- [Object correspondence data]:
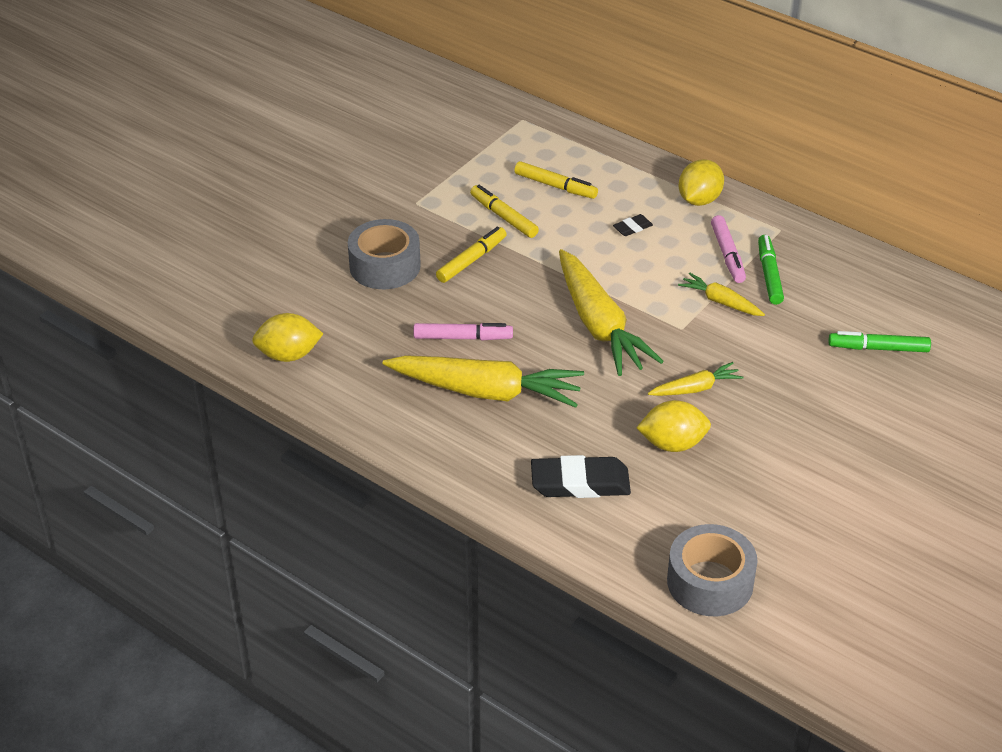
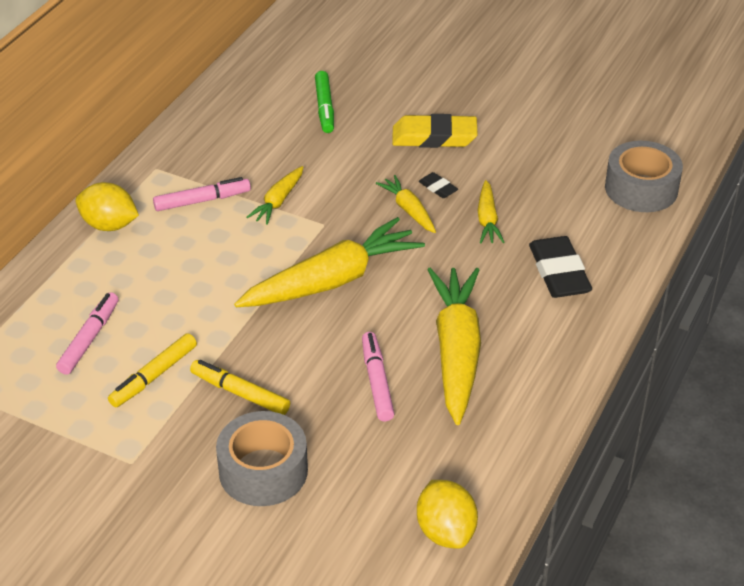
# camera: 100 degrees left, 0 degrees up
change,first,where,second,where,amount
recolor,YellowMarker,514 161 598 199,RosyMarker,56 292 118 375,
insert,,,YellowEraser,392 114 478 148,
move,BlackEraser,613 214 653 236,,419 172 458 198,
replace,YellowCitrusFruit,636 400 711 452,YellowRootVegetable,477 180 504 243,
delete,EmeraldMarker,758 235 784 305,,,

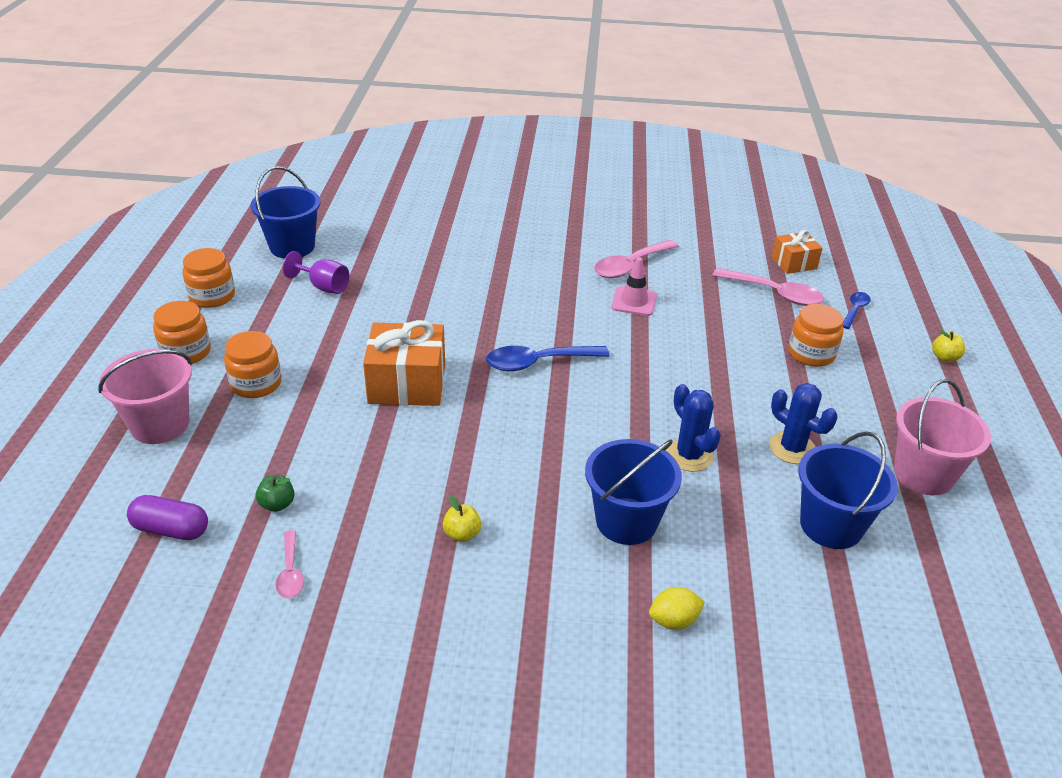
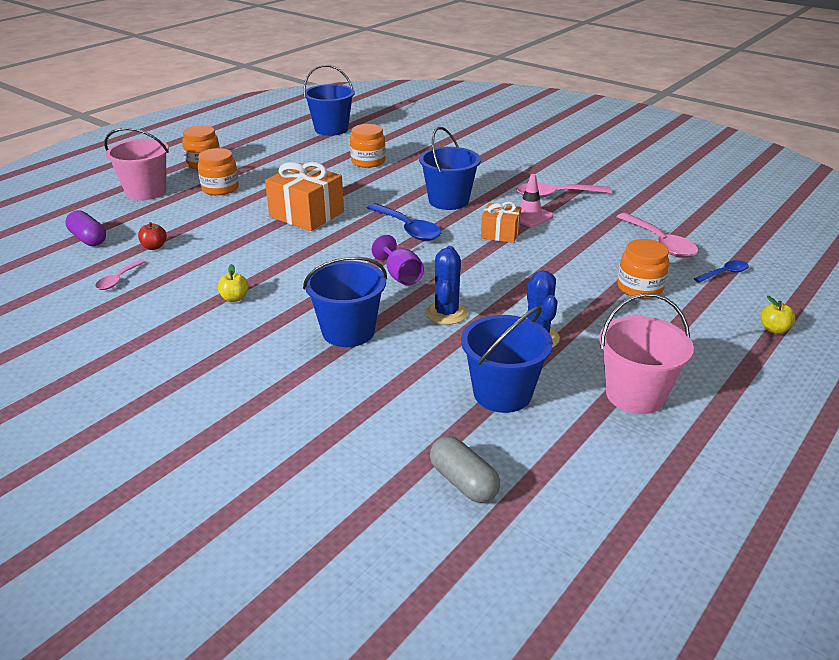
# camera: 35 degrees right, 5 degrees down
change,first,where,second,where,amount
recolor,EmeraldApple,255 475 295 512,ScarletApple,138 222 167 250,
move,OrangeJar,182 248 235 308,,350 124 386 168,
rotate,BlueTeaspoon,486 346 610 371,,367 203 441 241,150 degrees counterclockwise
move,PurpleWineGlass,283 251 349 294,,371 235 424 286,
insert,,,BlueBucket,419 127 481 210,
insert,,,AshGreyPillShape,430 436 500 503,
move,OrangeWrappedGift,771 230 823 274,,481 202 521 243,
delete,YellowCitrusFruit,649 587 705 630,,,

- [EXERCISE DIRECTIONS]: Exclude the pictures and reproduce every entry exactly.

- [THE ANSWER]:
# camera: 100 degrees left, 0 degrees up
change,first,where,second,where,amount
recolor,YellowMarker,514 161 598 199,RosyMarker,56 292 118 375,
insert,,,YellowEraser,392 114 478 148,
move,BlackEraser,613 214 653 236,,419 172 458 198,
replace,YellowCitrusFruit,636 400 711 452,YellowRootVegetable,477 180 504 243,
delete,EmeraldMarker,758 235 784 305,,,

# camera: 35 degrees right, 5 degrees down
change,first,where,second,where,amount
recolor,EmeraldApple,255 475 295 512,ScarletApple,138 222 167 250,
move,OrangeJar,182 248 235 308,,350 124 386 168,
rotate,BlueTeaspoon,486 346 610 371,,367 203 441 241,150 degrees counterclockwise
move,PurpleWineGlass,283 251 349 294,,371 235 424 286,
insert,,,BlueBucket,419 127 481 210,
insert,,,AshGreyPillShape,430 436 500 503,
move,OrangeWrappedGift,771 230 823 274,,481 202 521 243,
delete,YellowCitrusFruit,649 587 705 630,,,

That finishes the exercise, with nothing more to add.